Task details
Copy the rows verbatim, beginning at the line containing "2003 (29, 891)" and ending after the line containing "5360-5409 (50 buses) (283, 329)".

Extracted data
........

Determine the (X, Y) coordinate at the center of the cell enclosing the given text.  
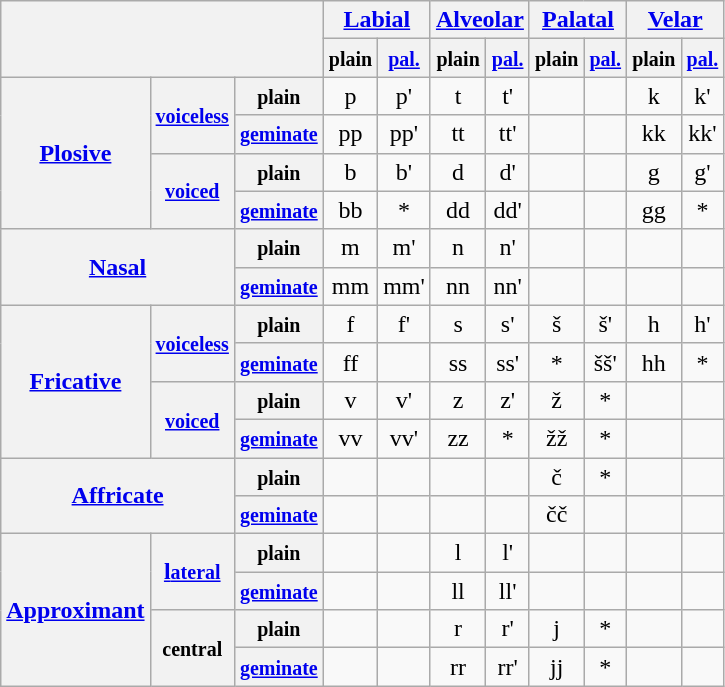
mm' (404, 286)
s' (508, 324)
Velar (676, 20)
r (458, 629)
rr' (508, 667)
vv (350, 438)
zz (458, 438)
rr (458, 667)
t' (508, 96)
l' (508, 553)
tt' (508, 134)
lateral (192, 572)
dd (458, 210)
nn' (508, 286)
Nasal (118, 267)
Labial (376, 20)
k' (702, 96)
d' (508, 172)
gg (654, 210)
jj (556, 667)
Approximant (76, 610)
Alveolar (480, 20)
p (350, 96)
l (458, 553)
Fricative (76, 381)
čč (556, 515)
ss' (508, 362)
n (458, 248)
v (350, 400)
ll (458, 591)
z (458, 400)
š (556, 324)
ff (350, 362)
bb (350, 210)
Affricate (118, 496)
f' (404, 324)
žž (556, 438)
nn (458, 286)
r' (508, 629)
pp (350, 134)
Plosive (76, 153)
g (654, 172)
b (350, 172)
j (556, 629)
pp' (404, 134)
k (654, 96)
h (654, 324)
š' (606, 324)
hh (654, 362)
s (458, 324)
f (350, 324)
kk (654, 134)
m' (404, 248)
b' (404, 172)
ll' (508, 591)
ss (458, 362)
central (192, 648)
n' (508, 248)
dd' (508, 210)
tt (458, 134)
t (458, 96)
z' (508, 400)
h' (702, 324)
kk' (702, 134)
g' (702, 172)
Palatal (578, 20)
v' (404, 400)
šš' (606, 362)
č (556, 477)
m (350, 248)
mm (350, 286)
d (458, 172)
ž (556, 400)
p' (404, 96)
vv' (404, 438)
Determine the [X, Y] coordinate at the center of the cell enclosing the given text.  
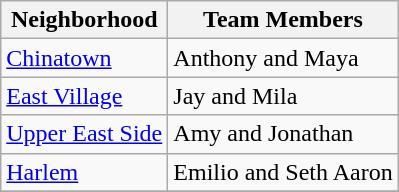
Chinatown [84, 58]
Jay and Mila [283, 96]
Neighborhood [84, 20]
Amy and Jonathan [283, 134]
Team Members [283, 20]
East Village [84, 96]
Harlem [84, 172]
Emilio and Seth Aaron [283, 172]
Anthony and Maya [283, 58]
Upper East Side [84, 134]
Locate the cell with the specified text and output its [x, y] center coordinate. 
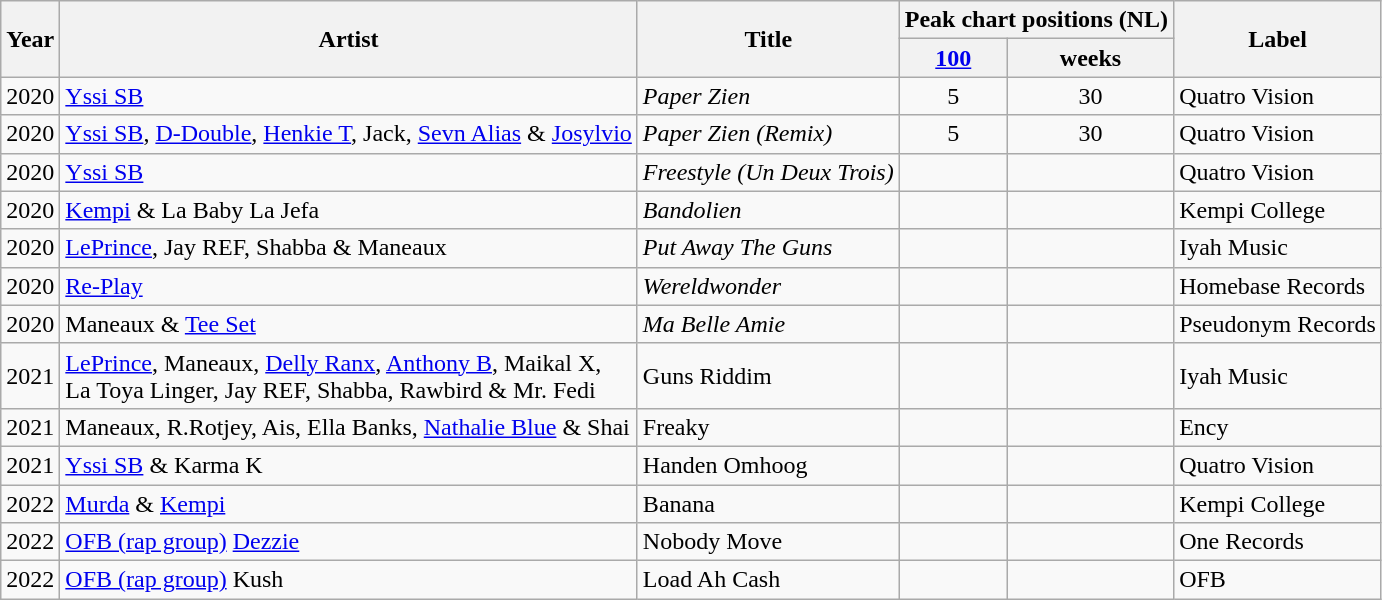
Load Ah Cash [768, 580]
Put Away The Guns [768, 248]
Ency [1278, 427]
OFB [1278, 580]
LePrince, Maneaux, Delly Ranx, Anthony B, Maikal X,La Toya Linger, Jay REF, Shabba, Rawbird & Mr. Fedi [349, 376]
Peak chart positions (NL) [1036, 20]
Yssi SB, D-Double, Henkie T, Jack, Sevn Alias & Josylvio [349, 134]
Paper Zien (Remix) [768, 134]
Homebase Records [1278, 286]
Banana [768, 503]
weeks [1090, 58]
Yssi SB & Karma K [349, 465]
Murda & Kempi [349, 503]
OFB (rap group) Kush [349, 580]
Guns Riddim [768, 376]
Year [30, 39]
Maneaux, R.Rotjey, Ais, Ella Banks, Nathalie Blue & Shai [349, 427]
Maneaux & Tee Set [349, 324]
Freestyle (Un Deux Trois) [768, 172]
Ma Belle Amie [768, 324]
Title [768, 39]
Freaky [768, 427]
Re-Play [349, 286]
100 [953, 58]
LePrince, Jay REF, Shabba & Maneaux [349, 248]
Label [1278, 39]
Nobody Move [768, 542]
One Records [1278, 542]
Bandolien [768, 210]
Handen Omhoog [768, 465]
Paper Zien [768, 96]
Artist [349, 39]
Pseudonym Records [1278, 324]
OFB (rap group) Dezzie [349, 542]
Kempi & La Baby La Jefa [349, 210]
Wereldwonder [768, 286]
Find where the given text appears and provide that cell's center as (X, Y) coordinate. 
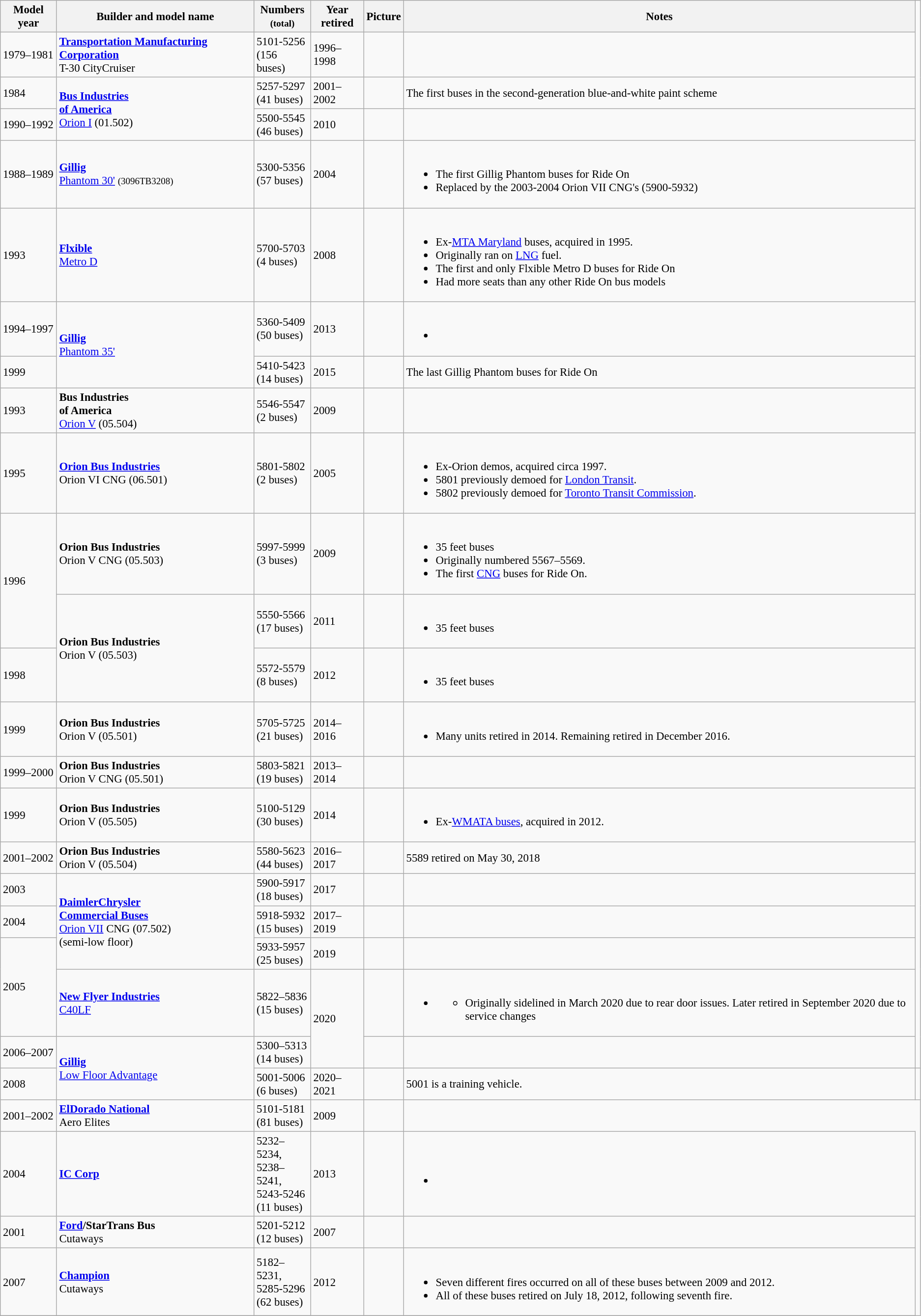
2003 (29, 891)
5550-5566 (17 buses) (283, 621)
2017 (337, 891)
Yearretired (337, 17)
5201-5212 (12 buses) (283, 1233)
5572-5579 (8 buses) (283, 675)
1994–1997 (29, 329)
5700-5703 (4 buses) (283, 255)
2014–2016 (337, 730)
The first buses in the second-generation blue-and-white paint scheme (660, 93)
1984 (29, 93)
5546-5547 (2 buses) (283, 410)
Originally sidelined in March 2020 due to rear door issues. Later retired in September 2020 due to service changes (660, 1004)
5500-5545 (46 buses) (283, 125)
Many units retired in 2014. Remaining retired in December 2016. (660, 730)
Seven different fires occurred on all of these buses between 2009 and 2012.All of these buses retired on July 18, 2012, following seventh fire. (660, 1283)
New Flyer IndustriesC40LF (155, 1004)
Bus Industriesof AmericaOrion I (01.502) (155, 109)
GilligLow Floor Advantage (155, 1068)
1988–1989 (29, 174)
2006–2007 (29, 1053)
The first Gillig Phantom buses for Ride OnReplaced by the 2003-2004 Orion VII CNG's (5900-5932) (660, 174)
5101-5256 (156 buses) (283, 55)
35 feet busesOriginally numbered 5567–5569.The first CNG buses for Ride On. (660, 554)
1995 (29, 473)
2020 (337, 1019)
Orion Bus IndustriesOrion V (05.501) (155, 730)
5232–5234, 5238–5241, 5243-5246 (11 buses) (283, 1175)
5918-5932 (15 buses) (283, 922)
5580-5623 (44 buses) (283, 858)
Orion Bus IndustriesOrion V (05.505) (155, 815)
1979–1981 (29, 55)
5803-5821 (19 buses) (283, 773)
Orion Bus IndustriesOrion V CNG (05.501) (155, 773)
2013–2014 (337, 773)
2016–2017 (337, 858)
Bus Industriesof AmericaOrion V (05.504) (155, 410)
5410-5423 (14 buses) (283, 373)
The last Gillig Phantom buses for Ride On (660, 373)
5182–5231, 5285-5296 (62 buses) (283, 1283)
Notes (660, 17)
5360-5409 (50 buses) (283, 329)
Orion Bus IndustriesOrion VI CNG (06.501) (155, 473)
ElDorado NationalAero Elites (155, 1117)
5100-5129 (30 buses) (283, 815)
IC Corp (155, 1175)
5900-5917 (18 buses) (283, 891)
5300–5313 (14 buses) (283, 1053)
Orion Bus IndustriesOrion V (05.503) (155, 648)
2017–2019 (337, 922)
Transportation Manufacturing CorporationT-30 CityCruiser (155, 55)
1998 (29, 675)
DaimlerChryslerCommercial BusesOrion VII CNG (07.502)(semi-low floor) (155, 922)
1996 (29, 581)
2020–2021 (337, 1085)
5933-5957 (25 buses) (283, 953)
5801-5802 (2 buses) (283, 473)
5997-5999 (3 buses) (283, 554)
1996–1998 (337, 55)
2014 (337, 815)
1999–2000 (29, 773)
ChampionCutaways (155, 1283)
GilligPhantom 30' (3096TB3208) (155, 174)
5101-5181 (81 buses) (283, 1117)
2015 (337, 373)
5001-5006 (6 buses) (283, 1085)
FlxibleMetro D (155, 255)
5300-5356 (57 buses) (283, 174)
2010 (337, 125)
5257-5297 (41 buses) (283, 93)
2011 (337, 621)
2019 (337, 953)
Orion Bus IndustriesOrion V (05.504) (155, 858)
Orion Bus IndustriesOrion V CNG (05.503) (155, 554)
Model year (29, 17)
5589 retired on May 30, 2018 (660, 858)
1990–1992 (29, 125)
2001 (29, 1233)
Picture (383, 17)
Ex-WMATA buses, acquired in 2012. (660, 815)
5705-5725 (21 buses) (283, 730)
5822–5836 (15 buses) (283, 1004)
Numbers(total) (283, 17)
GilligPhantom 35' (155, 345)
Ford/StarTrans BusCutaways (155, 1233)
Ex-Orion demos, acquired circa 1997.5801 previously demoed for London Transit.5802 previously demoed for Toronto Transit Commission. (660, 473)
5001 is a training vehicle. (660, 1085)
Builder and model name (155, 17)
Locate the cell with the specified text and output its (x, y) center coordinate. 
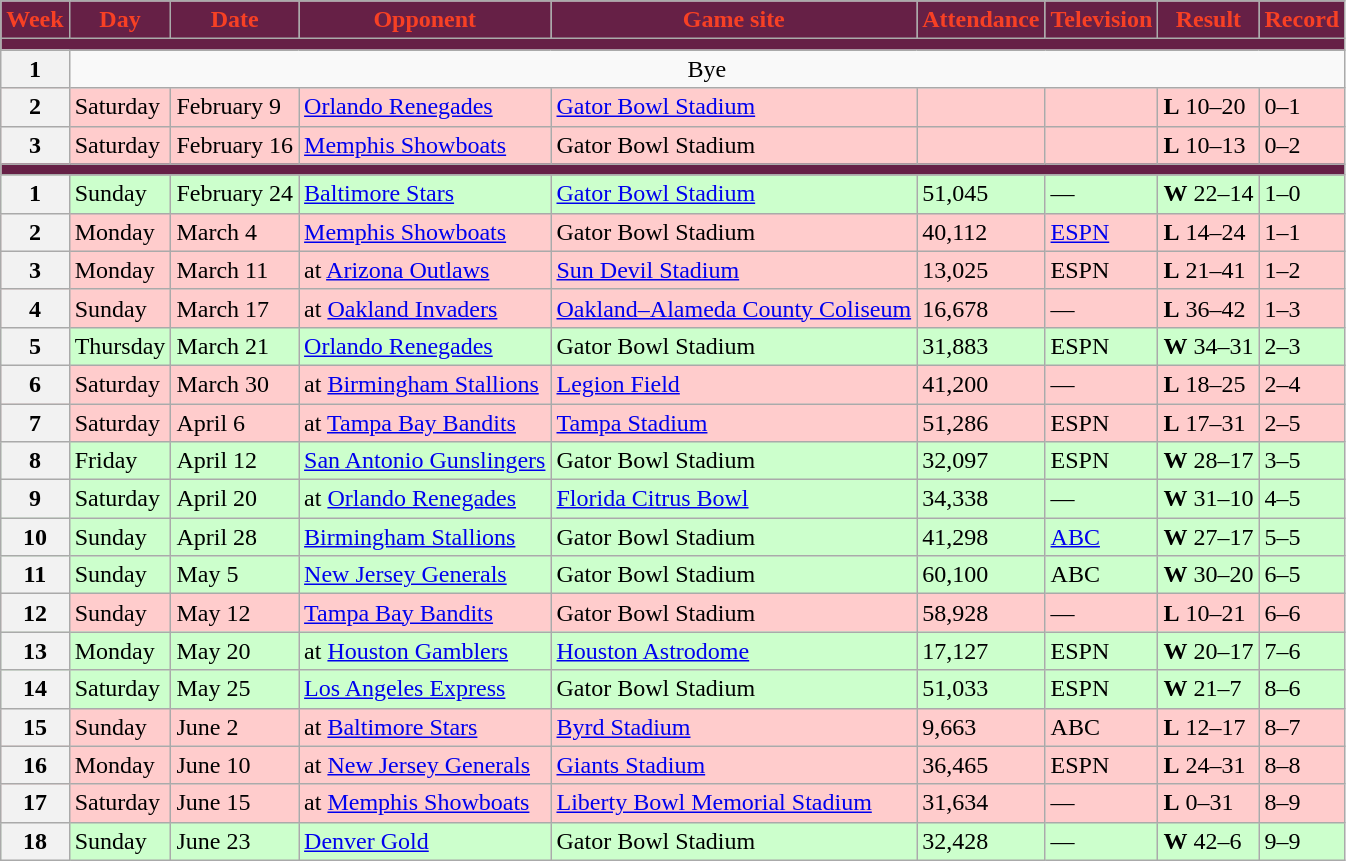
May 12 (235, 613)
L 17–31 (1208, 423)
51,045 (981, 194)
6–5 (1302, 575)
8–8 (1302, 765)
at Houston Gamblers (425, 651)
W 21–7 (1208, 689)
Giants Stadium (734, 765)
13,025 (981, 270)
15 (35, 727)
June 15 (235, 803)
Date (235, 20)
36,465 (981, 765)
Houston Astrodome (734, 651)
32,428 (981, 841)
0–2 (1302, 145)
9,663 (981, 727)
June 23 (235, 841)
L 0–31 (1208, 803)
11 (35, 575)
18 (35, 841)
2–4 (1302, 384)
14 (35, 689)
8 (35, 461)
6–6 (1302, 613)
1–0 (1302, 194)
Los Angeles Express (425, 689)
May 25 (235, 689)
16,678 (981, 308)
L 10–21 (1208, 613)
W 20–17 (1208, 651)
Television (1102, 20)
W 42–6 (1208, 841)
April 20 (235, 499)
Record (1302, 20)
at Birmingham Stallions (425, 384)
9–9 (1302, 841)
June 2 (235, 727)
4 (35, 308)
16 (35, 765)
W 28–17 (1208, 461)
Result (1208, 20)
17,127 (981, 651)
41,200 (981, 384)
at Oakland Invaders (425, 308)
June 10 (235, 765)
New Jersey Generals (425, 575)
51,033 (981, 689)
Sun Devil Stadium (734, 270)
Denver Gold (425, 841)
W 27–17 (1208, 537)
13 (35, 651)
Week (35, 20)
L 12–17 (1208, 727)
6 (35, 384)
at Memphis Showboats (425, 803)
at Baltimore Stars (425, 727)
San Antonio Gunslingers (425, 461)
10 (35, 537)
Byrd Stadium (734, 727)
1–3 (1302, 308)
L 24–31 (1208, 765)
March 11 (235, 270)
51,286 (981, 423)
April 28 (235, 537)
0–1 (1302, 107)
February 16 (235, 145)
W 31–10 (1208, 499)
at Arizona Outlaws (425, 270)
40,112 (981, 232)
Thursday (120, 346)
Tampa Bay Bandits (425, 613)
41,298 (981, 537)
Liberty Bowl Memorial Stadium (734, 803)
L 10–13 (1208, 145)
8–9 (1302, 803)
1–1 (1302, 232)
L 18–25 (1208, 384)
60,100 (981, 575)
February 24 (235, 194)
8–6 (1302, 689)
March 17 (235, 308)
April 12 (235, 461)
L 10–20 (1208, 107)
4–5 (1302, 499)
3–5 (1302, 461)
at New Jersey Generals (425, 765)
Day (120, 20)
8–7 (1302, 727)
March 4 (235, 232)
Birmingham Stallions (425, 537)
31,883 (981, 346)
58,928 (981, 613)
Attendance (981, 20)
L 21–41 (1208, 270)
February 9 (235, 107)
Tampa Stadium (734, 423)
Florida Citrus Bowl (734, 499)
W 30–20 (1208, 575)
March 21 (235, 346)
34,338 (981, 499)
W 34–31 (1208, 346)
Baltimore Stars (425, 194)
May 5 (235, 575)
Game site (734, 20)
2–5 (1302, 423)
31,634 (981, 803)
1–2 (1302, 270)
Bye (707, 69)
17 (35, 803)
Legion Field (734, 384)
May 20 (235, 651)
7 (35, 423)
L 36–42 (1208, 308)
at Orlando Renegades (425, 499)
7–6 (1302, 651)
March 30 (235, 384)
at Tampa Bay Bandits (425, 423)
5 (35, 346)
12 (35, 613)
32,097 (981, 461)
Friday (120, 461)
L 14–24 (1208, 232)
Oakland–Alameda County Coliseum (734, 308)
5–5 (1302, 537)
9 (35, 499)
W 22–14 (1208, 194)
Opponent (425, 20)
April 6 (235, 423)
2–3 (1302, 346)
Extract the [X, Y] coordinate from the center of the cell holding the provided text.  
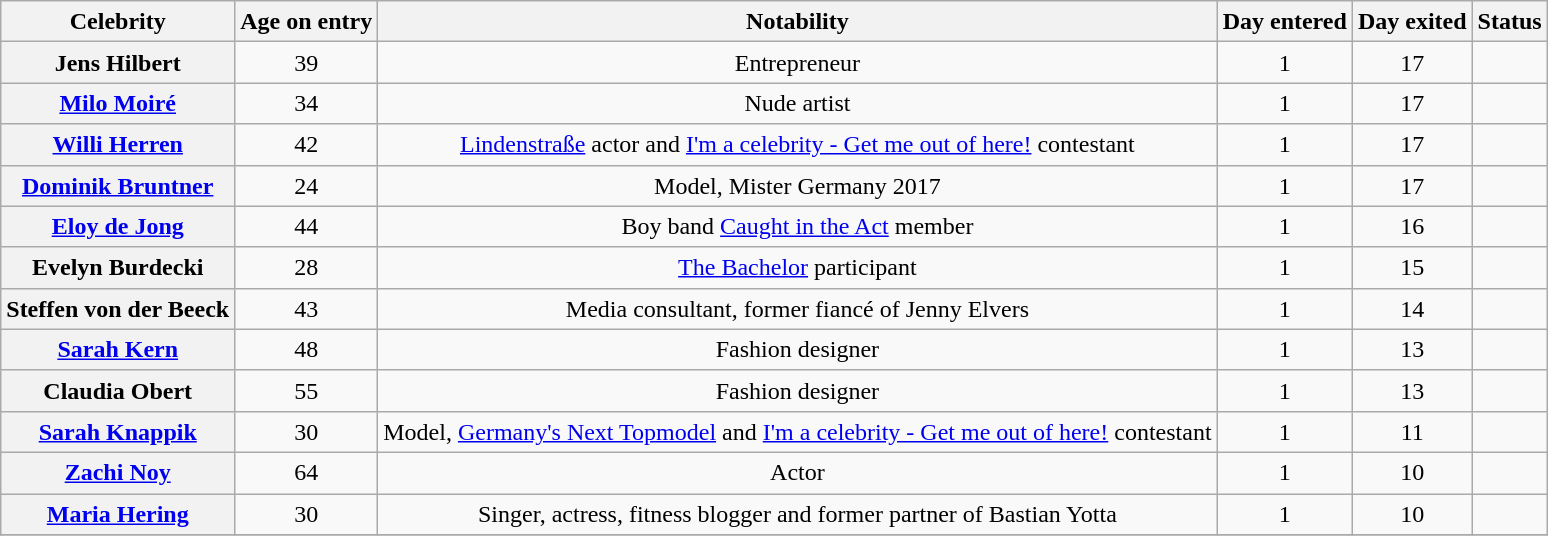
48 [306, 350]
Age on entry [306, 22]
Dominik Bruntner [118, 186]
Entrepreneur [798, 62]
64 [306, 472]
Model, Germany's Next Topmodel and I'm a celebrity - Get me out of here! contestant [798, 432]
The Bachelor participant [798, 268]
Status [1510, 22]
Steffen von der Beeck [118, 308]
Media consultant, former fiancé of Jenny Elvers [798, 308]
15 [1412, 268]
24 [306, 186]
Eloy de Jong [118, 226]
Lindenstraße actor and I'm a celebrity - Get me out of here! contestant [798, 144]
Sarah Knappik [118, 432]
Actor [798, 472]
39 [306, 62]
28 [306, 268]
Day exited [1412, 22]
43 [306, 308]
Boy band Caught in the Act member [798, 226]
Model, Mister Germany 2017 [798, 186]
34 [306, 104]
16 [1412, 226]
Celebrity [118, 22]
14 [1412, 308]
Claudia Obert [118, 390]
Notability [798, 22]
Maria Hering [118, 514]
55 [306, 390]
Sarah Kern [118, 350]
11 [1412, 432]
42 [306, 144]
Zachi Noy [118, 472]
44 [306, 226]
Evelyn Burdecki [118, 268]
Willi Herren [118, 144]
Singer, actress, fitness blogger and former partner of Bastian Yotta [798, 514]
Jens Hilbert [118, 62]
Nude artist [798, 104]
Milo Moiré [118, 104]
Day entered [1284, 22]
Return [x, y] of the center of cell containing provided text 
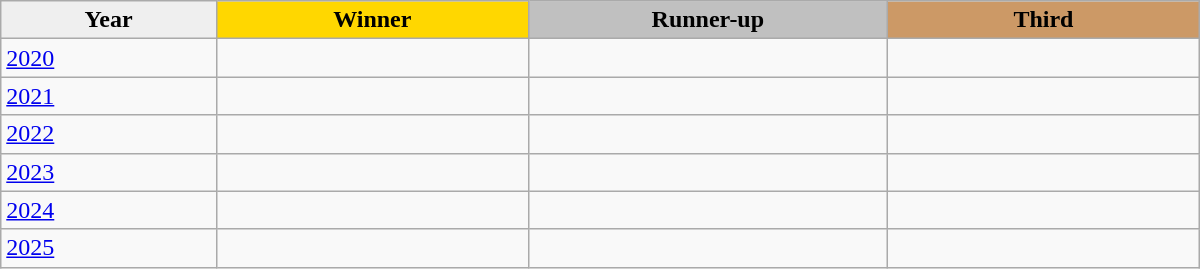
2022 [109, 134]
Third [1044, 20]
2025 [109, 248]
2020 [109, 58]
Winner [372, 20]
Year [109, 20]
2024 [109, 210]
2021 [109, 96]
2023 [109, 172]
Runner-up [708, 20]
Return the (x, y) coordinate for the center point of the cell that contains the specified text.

........

Answer for the task
2003 (29, 891)
5550-5566 (17 buses) (283, 621)
2017 (337, 891)
Yearretired (337, 17)
5201-5212 (12 buses) (283, 1233)
5572-5579 (8 buses) (283, 675)
1994–1997 (29, 329)
5700-5703 (4 buses) (283, 255)
2014–2016 (337, 730)
The first buses in the second-generation blue-and-white paint scheme (660, 93)
1984 (29, 93)
5546-5547 (2 buses) (283, 410)
Originally sidelined in March 2020 due to rear door issues. Later retired in September 2020 due to service changes (660, 1004)
5500-5545 (46 buses) (283, 125)
Many units retired in 2014. Remaining retired in December 2016. (660, 730)
Seven different fires occurred on all of these buses between 2009 and 2012.All of these buses retired on July 18, 2012, following seventh fire. (660, 1283)
New Flyer IndustriesC40LF (155, 1004)
Bus Industriesof AmericaOrion I (01.502) (155, 109)
GilligLow Floor Advantage (155, 1068)
1988–1989 (29, 174)
2006–2007 (29, 1053)
The first Gillig Phantom buses for Ride OnReplaced by the 2003-2004 Orion VII CNG's (5900-5932) (660, 174)
5101-5256 (156 buses) (283, 55)
35 feet busesOriginally numbered 5567–5569.The first CNG buses for Ride On. (660, 554)
1995 (29, 473)
2020 (337, 1019)
Orion Bus IndustriesOrion V (05.501) (155, 730)
5232–5234, 5238–5241, 5243-5246 (11 buses) (283, 1175)
5918-5932 (15 buses) (283, 922)
5580-5623 (44 buses) (283, 858)
Orion Bus IndustriesOrion V (05.505) (155, 815)
1979–1981 (29, 55)
5803-5821 (19 buses) (283, 773)
Orion Bus IndustriesOrion V CNG (05.501) (155, 773)
2013–2014 (337, 773)
2016–2017 (337, 858)
Bus Industriesof AmericaOrion V (05.504) (155, 410)
5410-5423 (14 buses) (283, 373)
The last Gillig Phantom buses for Ride On (660, 373)
5182–5231, 5285-5296 (62 buses) (283, 1283)
Notes (660, 17)
5360-5409 (50 buses) (283, 329)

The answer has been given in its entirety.